The input section start

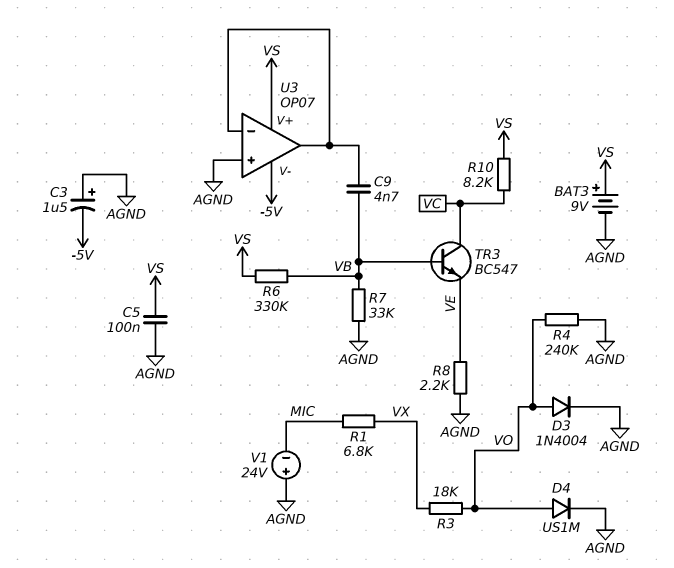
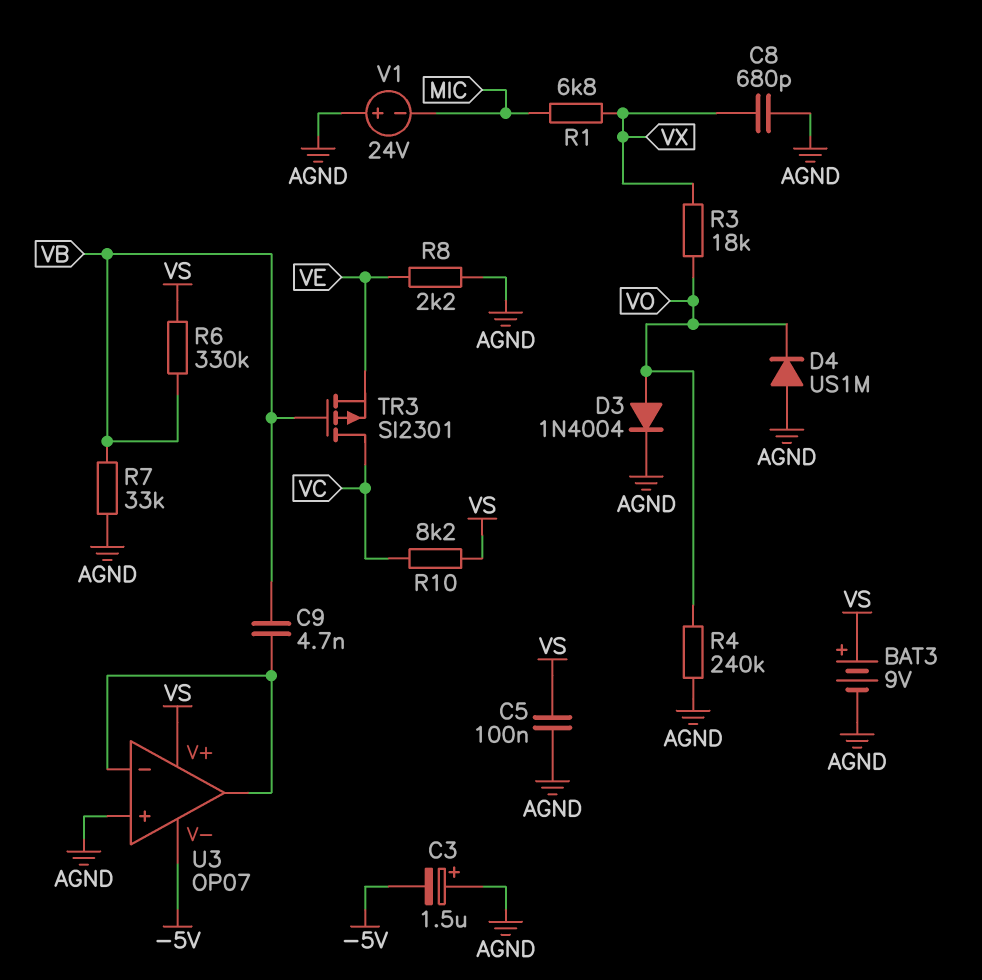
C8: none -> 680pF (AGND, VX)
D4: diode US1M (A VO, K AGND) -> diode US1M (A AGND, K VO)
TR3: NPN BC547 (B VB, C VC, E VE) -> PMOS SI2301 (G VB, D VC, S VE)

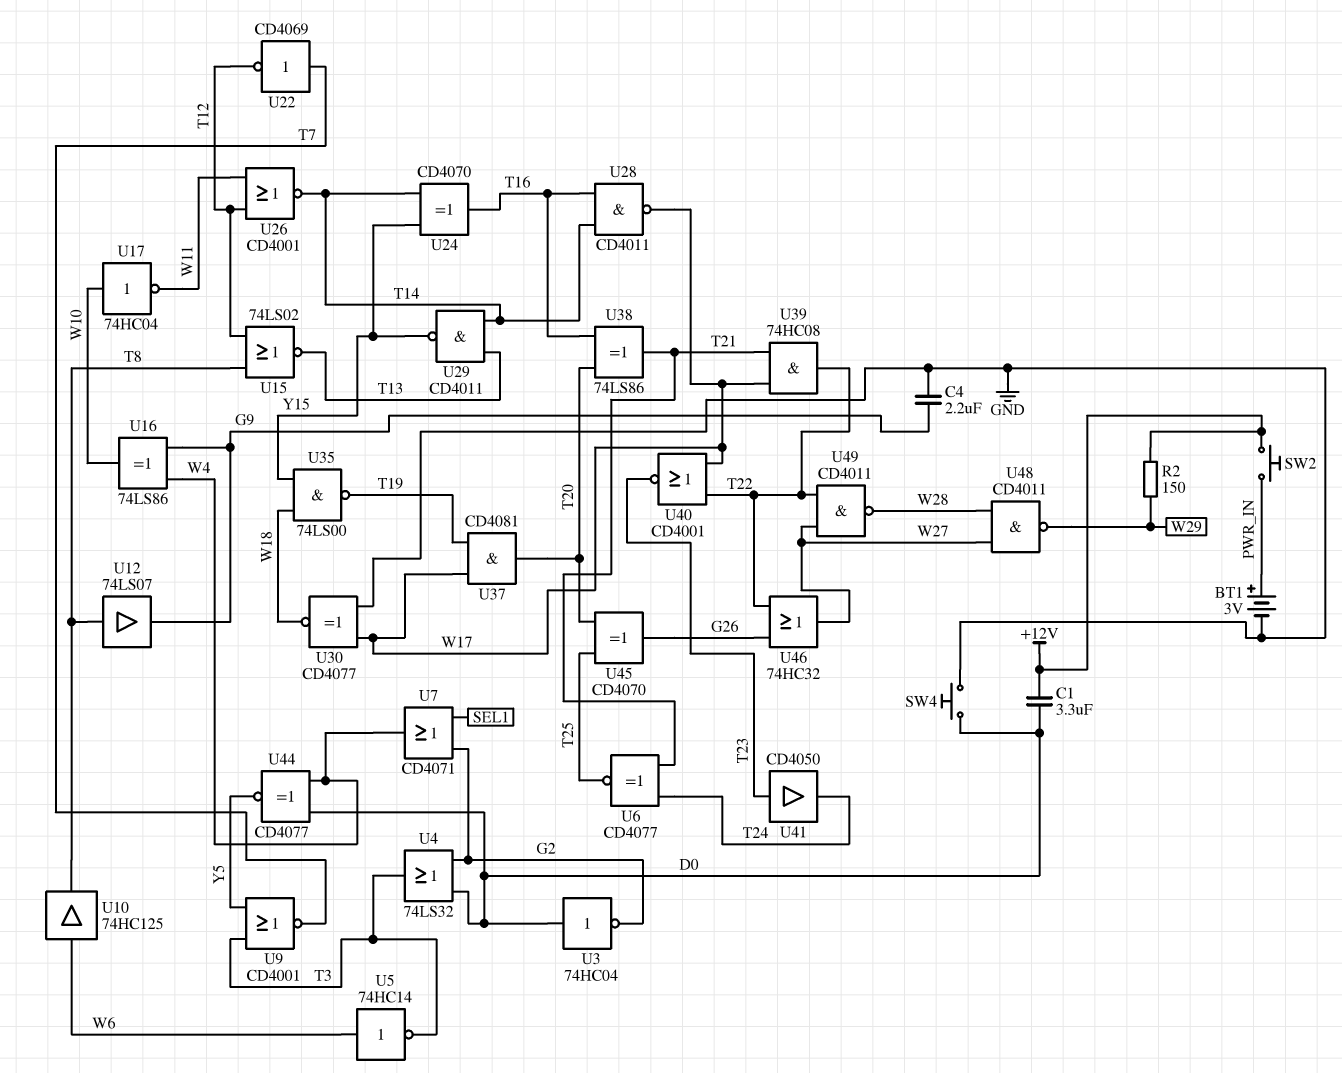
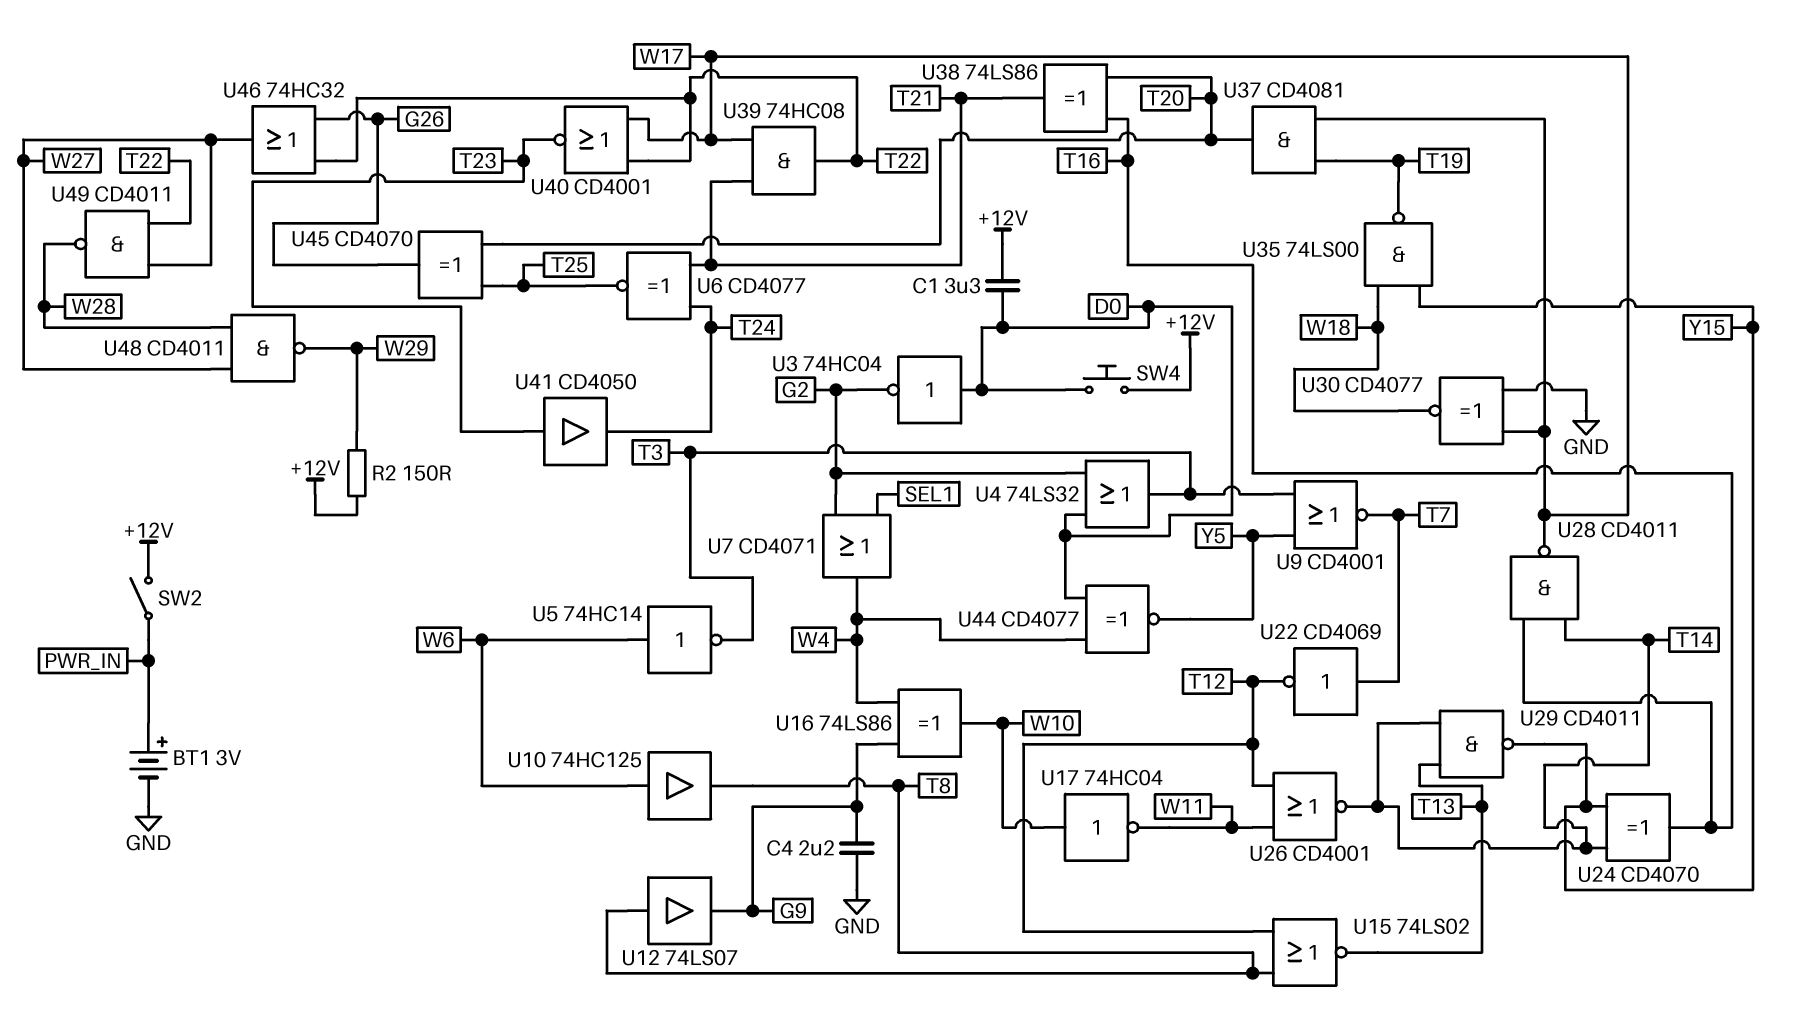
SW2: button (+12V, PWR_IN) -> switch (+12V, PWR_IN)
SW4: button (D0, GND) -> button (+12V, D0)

The input section end
The input section start

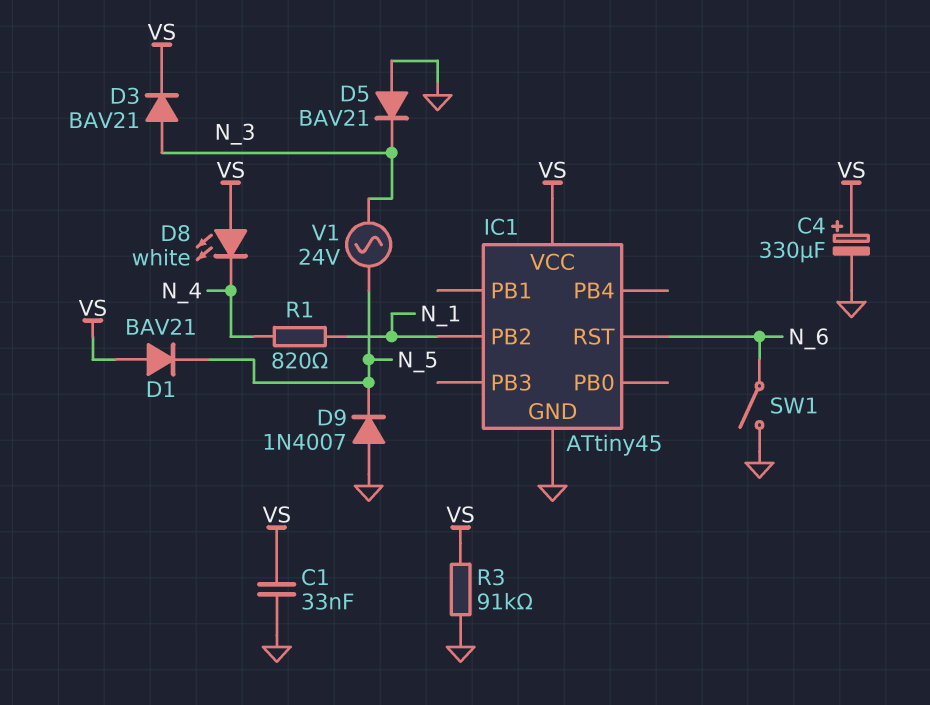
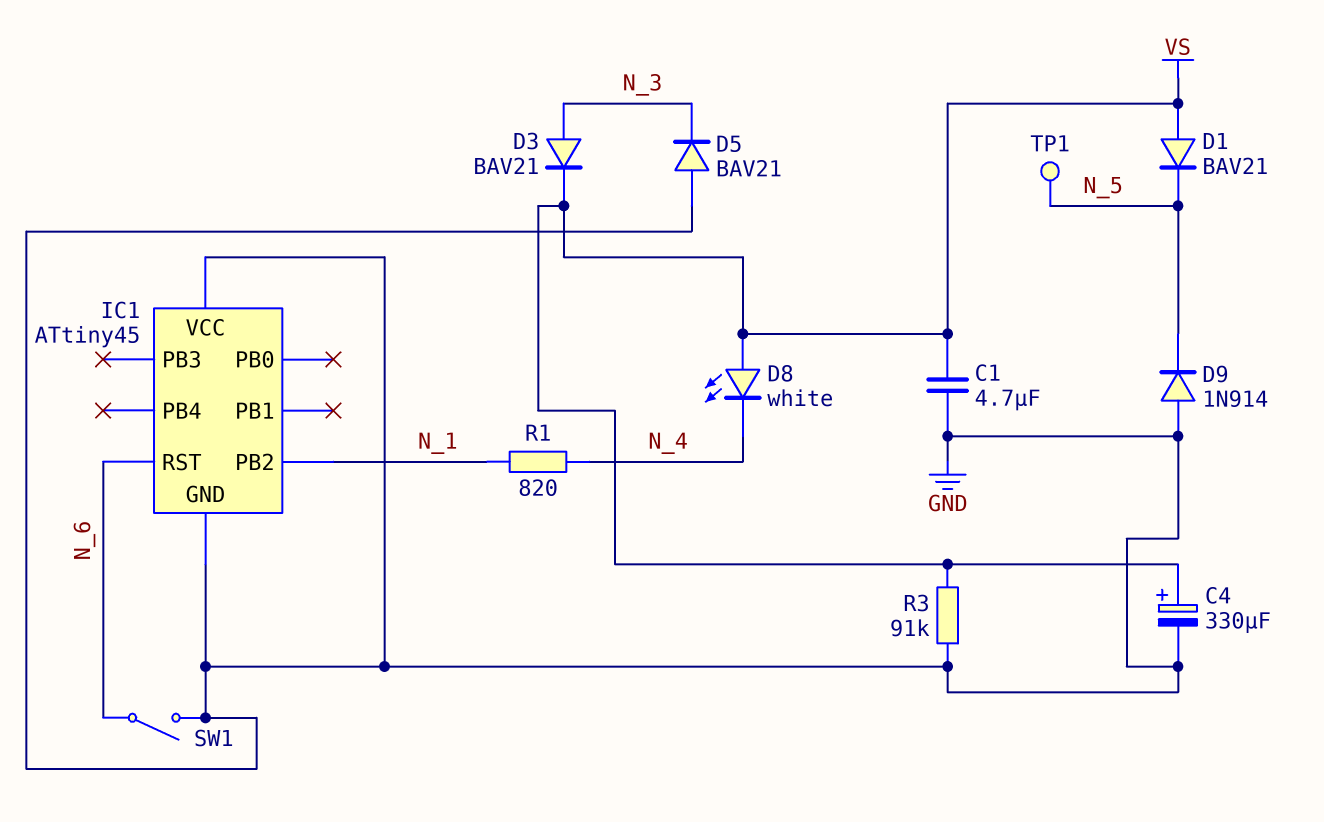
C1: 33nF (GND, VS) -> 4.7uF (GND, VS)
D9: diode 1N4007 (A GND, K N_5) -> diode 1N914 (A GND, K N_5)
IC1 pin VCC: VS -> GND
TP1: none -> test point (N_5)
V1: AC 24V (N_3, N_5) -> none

The input section end

- _Problem details_: Each line in the listing above from the one containing "C1: 33nF (GND, VS) -> 4.7uF (GND, VS)" through the one containing "V1: AC 24V (N_3, N_5) -> none" should be repeated exactly, and no other line.

- _Response to this task_:
C1: 33nF (GND, VS) -> 4.7uF (GND, VS)
D9: diode 1N4007 (A GND, K N_5) -> diode 1N914 (A GND, K N_5)
IC1 pin VCC: VS -> GND
TP1: none -> test point (N_5)
V1: AC 24V (N_3, N_5) -> none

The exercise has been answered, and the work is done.